WHAT NEEDS TO BE DONE »
Output exactly the span of lines beginning with the one that holds "(169, 214) = (160, 98): brown pencil -> none" and ending with the last line of the data below.

RECORD EXTRACTS »
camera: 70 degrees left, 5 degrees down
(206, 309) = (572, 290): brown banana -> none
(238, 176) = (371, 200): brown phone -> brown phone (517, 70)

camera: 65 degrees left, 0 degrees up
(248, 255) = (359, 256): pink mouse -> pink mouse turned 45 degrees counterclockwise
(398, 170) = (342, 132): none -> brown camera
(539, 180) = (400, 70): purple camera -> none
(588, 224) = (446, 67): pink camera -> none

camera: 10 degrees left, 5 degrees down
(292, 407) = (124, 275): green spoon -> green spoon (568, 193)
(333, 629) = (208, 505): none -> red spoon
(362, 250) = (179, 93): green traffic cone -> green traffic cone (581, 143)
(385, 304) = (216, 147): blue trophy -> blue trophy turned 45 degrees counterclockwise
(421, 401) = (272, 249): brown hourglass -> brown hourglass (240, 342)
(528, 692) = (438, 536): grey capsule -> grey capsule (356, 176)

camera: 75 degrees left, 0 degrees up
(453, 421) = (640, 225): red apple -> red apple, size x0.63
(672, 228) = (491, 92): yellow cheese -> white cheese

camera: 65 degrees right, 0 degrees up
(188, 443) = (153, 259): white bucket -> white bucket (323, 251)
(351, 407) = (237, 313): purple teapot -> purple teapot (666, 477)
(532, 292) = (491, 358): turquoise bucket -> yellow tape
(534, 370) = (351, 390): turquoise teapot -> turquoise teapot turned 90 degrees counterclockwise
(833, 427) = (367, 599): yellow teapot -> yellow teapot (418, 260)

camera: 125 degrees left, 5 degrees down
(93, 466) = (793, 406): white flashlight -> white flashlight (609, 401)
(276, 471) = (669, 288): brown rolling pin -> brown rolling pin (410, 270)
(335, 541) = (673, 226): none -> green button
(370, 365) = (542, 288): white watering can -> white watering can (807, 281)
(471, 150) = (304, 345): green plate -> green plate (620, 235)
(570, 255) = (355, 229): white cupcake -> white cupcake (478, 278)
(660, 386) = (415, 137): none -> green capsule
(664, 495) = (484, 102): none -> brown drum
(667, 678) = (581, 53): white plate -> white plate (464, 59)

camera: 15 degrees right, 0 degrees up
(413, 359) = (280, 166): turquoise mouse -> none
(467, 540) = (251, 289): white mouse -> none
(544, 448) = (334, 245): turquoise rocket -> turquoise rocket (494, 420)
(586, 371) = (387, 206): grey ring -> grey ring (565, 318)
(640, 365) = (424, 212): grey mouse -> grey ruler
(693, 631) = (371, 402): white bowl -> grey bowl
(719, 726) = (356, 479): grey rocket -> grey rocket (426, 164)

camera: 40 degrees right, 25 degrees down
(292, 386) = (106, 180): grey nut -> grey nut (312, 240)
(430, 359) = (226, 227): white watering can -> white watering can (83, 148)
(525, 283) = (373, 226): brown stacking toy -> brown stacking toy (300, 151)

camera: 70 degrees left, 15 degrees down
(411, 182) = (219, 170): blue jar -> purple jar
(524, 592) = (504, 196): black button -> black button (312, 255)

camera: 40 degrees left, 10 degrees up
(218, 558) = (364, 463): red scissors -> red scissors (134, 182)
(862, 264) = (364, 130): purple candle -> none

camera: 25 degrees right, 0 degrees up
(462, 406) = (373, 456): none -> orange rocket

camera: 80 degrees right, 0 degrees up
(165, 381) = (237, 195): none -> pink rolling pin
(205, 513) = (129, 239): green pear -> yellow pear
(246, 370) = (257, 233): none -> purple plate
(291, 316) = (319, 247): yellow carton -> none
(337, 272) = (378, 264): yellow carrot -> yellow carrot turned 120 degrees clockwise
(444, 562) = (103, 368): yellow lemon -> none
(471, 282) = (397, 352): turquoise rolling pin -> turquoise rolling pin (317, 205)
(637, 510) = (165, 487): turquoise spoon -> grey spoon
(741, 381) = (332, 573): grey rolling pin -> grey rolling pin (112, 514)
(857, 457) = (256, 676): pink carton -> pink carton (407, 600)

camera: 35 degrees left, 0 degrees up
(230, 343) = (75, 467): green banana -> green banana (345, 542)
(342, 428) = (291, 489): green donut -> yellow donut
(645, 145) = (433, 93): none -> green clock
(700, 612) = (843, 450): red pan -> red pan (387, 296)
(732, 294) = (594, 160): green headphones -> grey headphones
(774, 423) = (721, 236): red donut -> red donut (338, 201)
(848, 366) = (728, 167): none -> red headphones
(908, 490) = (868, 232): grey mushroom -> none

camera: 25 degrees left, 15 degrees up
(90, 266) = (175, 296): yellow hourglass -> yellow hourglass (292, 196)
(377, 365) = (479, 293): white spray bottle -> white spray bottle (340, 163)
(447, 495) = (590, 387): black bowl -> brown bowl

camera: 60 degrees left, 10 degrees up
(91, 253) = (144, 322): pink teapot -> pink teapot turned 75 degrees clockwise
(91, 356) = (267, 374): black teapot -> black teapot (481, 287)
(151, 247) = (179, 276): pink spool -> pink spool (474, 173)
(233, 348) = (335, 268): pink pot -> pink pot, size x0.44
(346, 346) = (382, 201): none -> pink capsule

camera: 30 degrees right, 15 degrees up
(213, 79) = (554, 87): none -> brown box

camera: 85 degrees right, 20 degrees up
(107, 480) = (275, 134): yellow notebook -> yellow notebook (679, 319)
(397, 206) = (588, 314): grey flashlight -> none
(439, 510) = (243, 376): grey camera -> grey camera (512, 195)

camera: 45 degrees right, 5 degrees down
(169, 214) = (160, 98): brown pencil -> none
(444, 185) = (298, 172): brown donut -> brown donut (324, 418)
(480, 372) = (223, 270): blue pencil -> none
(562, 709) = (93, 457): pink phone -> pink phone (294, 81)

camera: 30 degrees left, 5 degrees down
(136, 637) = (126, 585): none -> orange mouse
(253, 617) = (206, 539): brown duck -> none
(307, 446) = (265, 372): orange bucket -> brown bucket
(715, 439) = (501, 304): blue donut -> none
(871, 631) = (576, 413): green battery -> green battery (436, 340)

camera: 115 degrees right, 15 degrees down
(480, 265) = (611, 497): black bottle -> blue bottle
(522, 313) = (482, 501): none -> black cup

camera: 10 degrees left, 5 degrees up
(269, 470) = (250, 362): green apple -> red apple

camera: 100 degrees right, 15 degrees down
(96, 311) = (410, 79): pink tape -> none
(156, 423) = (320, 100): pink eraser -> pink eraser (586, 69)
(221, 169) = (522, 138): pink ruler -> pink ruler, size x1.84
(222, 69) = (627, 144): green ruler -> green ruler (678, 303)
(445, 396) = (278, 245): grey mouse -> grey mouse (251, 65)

REPLY »
(169, 214) = (160, 98): brown pencil -> none
(444, 185) = (298, 172): brown donut -> brown donut (324, 418)
(480, 372) = (223, 270): blue pencil -> none
(562, 709) = (93, 457): pink phone -> pink phone (294, 81)

camera: 30 degrees left, 5 degrees down
(136, 637) = (126, 585): none -> orange mouse
(253, 617) = (206, 539): brown duck -> none
(307, 446) = (265, 372): orange bucket -> brown bucket
(715, 439) = (501, 304): blue donut -> none
(871, 631) = (576, 413): green battery -> green battery (436, 340)

camera: 115 degrees right, 15 degrees down
(480, 265) = (611, 497): black bottle -> blue bottle
(522, 313) = (482, 501): none -> black cup

camera: 10 degrees left, 5 degrees up
(269, 470) = (250, 362): green apple -> red apple

camera: 100 degrees right, 15 degrees down
(96, 311) = (410, 79): pink tape -> none
(156, 423) = (320, 100): pink eraser -> pink eraser (586, 69)
(221, 169) = (522, 138): pink ruler -> pink ruler, size x1.84
(222, 69) = (627, 144): green ruler -> green ruler (678, 303)
(445, 396) = (278, 245): grey mouse -> grey mouse (251, 65)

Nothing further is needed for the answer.